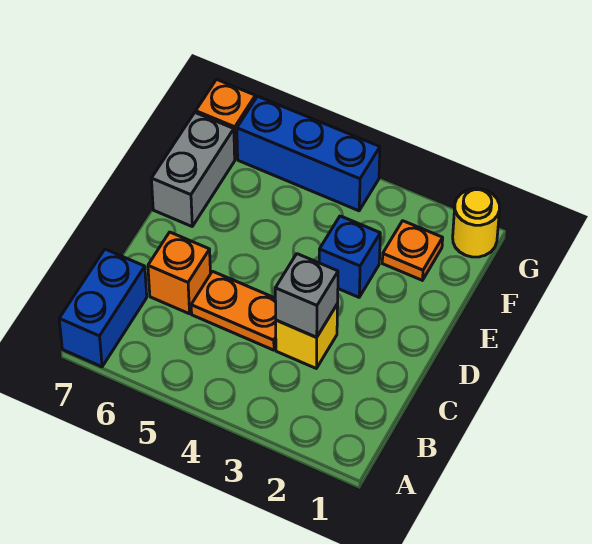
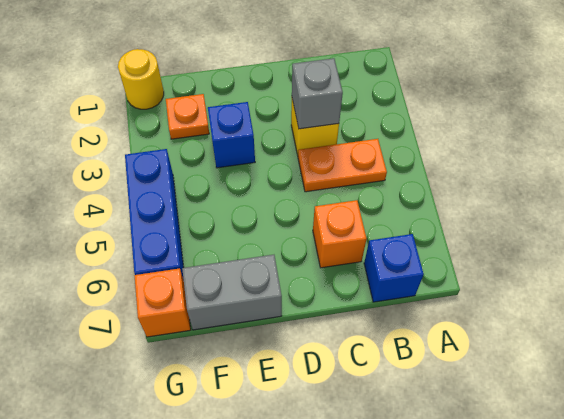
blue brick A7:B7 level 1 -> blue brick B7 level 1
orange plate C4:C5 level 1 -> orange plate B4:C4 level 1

__________

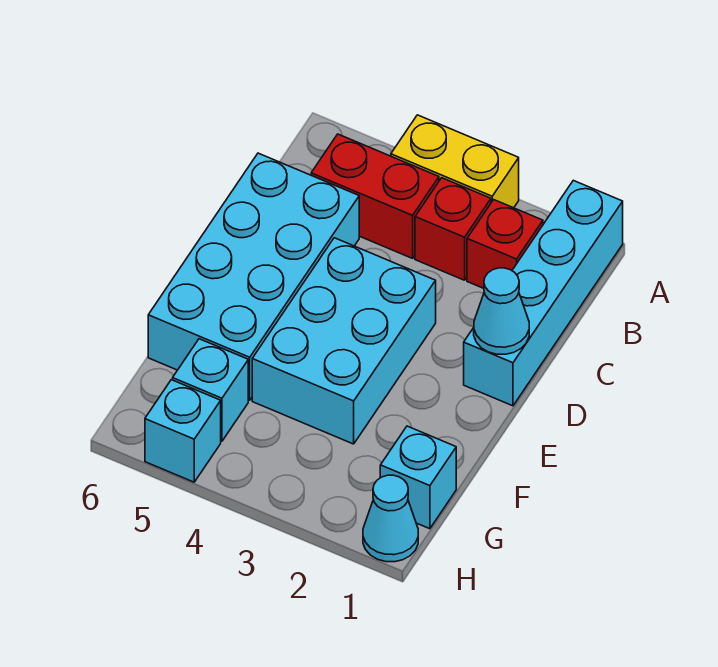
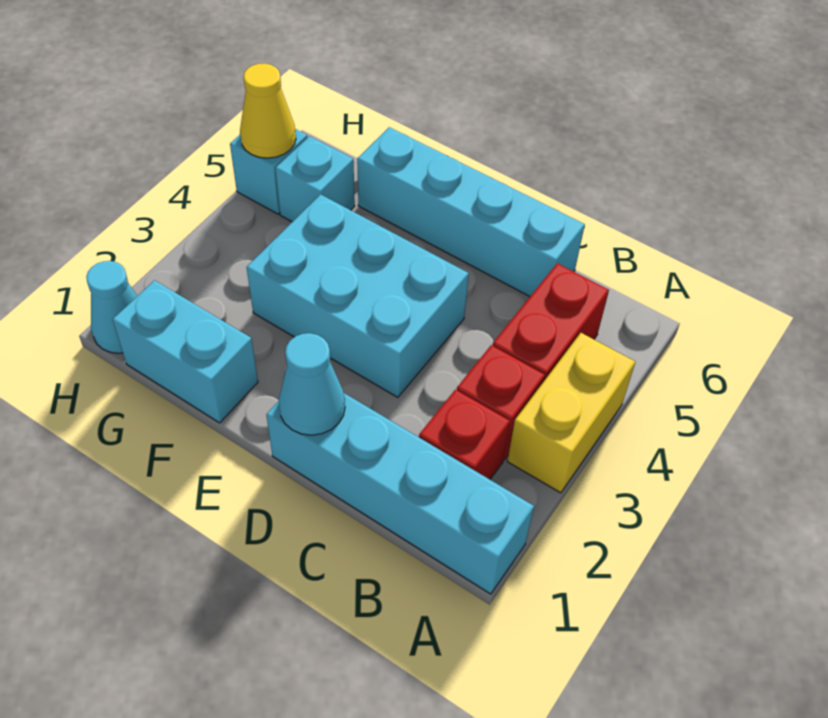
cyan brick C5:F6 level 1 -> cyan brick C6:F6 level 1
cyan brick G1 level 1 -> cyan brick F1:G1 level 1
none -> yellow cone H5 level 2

__________

:: PROBLEM TO WORK ON ::
Would you output, from the records above, exactly the run of lines that starts at the line containing "blue brick A7:B7" and ends at the line containing "orange plate C4:C5", and only that run?

:: YOUR SOLUTION ::
blue brick A7:B7 level 1 -> blue brick B7 level 1
orange plate C4:C5 level 1 -> orange plate B4:C4 level 1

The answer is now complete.